BEGIN MATERIAL FOR THIS TASK

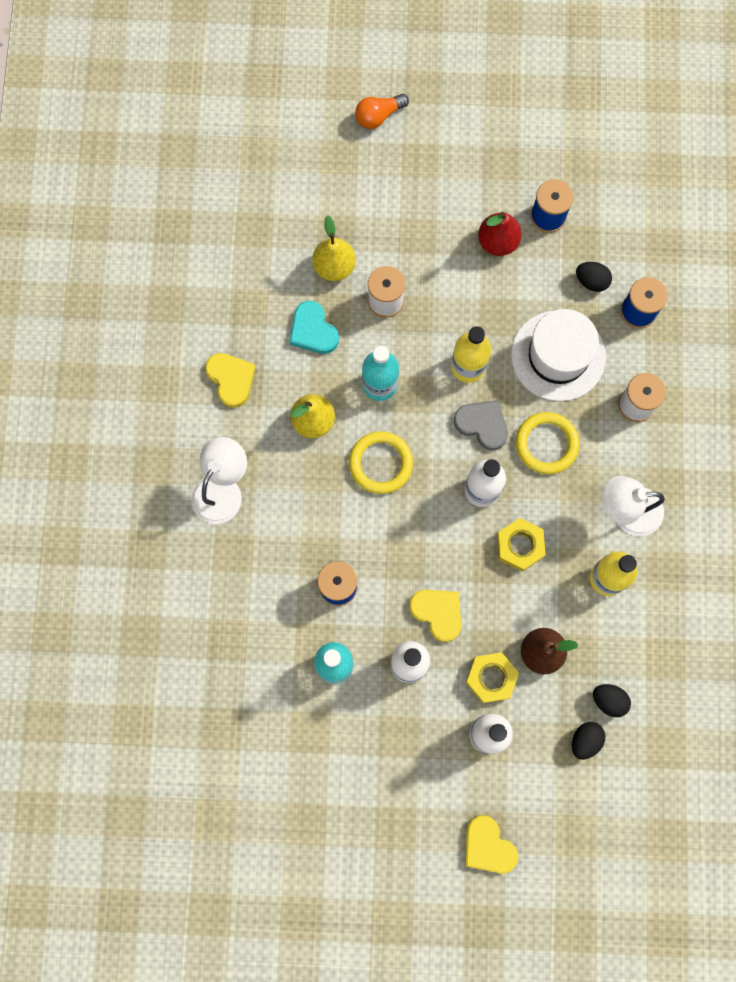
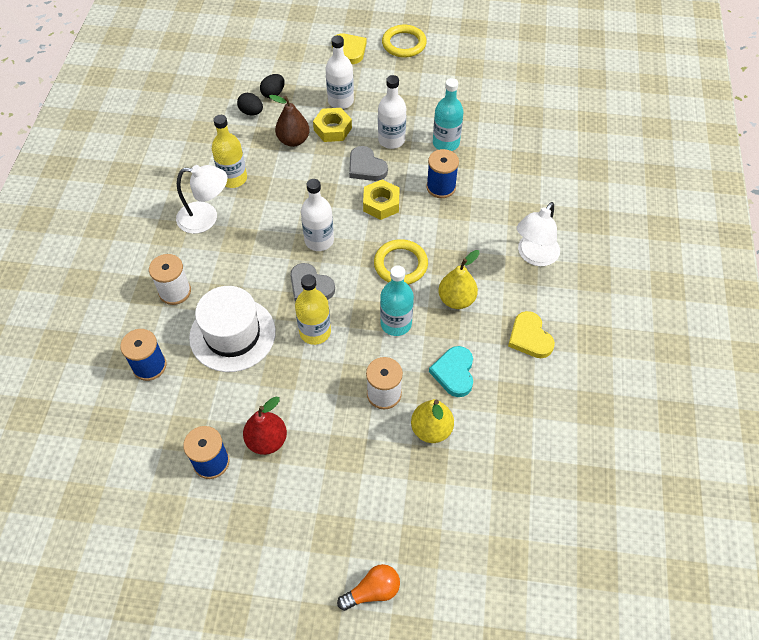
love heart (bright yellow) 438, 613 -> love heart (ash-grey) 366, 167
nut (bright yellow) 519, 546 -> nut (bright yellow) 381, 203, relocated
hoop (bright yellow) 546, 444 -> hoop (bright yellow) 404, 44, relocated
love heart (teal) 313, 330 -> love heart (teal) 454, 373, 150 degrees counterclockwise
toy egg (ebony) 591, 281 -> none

END MATERIAL FOR THIS TASK

WORK INSTRUCTIONS:
Collect the complete line wherever the string "love" appears in the records.

ANSWER TO THIS EXERCISE:
love heart (bright yellow) 438, 613 -> love heart (ash-grey) 366, 167
love heart (teal) 313, 330 -> love heart (teal) 454, 373, 150 degrees counterclockwise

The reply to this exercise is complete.